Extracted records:

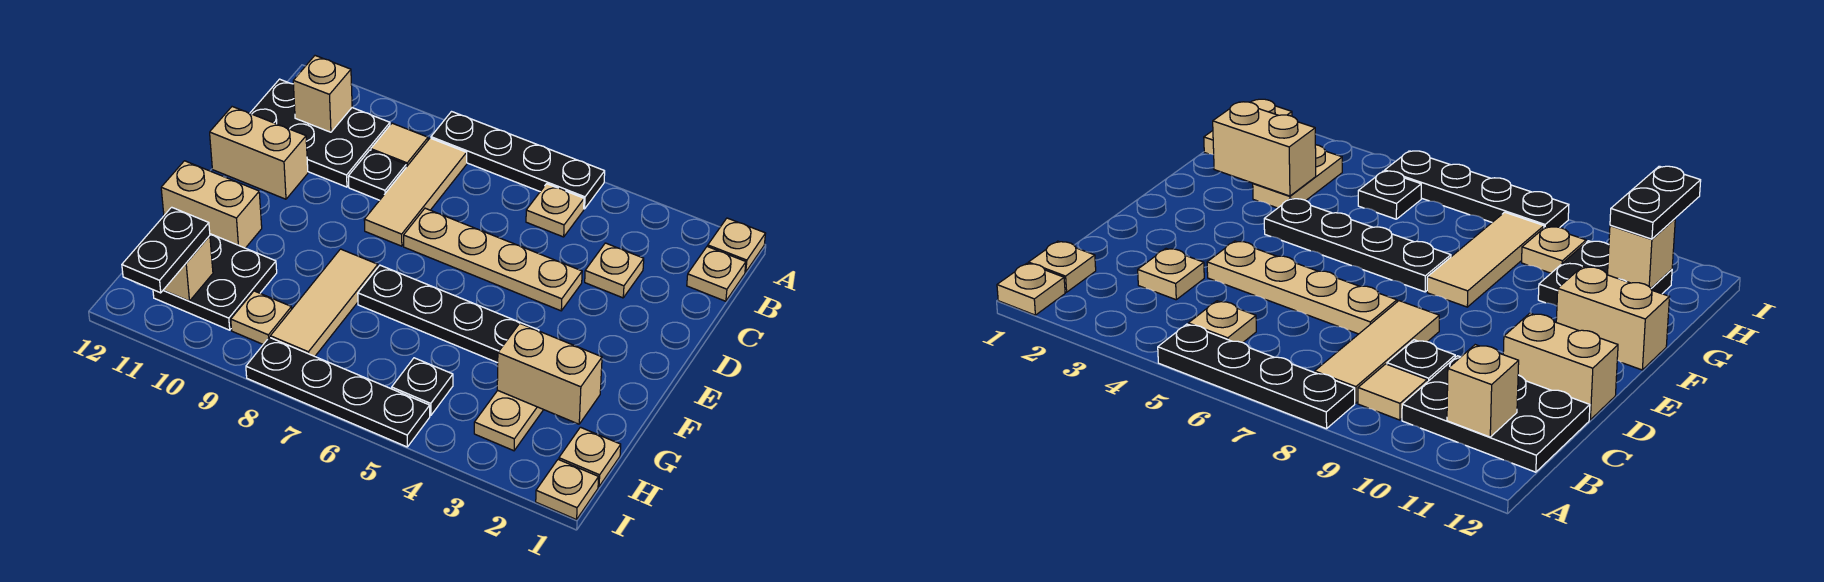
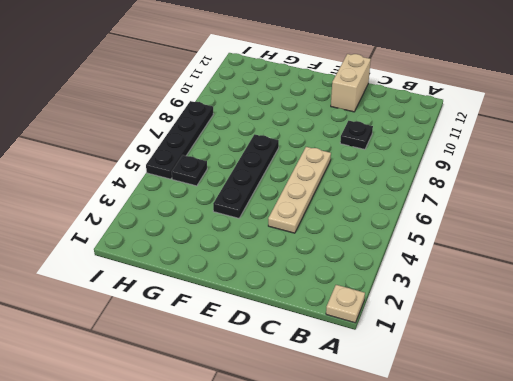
none -> black plate A5:A8 level 1
none -> tan plate B1 level 1
none -> tan plate B5 level 1

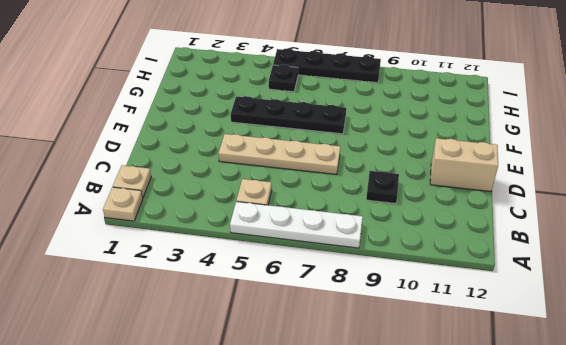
white plate A5:A8 level 1 -> black plate A5:A8 level 1
none -> tan tile B8:D8 level 1
none -> tan tile B9 level 1
none -> black plate B10:C12 level 1

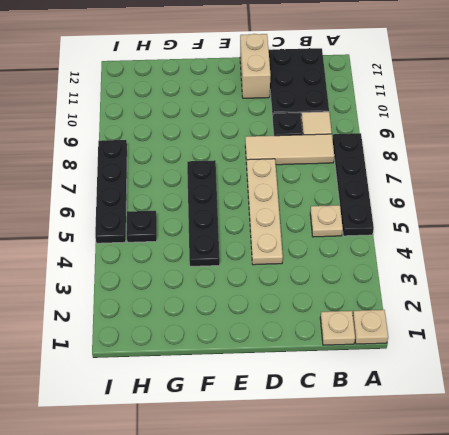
none -> tan plate C3 level 1
none -> tan tile F8:H8 level 1
none -> tan brick F11:F12 level 1

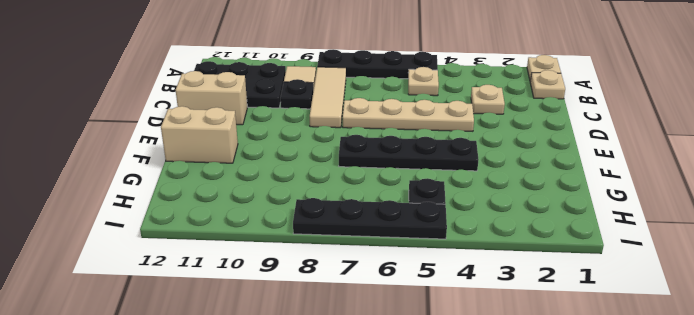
none -> tan tile F8:H8 level 1
none -> tan plate G3:H3 level 1
none -> black plate G10:H11 level 1

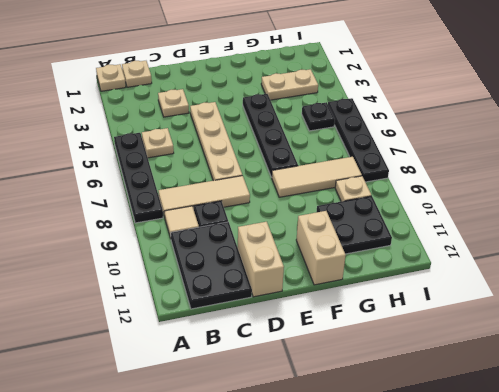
none -> tan plate H1 level 1
none -> tan plate I1 level 1
none -> tan brick B11 level 2

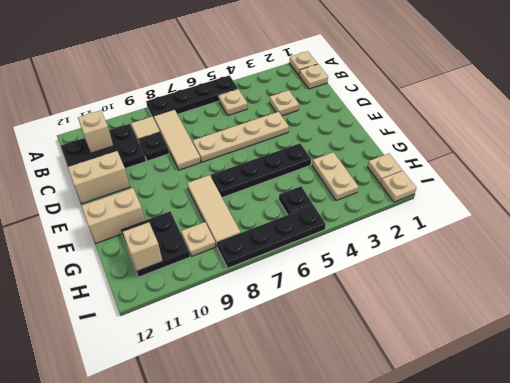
none -> tan brick G2:G3 level 2
none -> black plate H11:I11 level 3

→ **Exercise aim**: Reproduce exactly and only the lines from the "none -> tan plate B1 level 1" line to the last line of the records above. Do not carry over any pictures.

→ **Answer space**:
none -> tan plate B1 level 1
none -> tan plate B5 level 1

white plate A5:A8 level 1 -> black plate A5:A8 level 1
none -> tan tile B8:D8 level 1
none -> tan tile B9 level 1
none -> black plate B10:C12 level 1

none -> tan plate C3 level 1
none -> tan tile F8:H8 level 1
none -> tan brick F11:F12 level 1

none -> tan tile F8:H8 level 1
none -> tan plate G3:H3 level 1
none -> black plate G10:H11 level 1

none -> tan plate H1 level 1
none -> tan plate I1 level 1
none -> tan brick B11 level 2

none -> tan brick G2:G3 level 2
none -> black plate H11:I11 level 3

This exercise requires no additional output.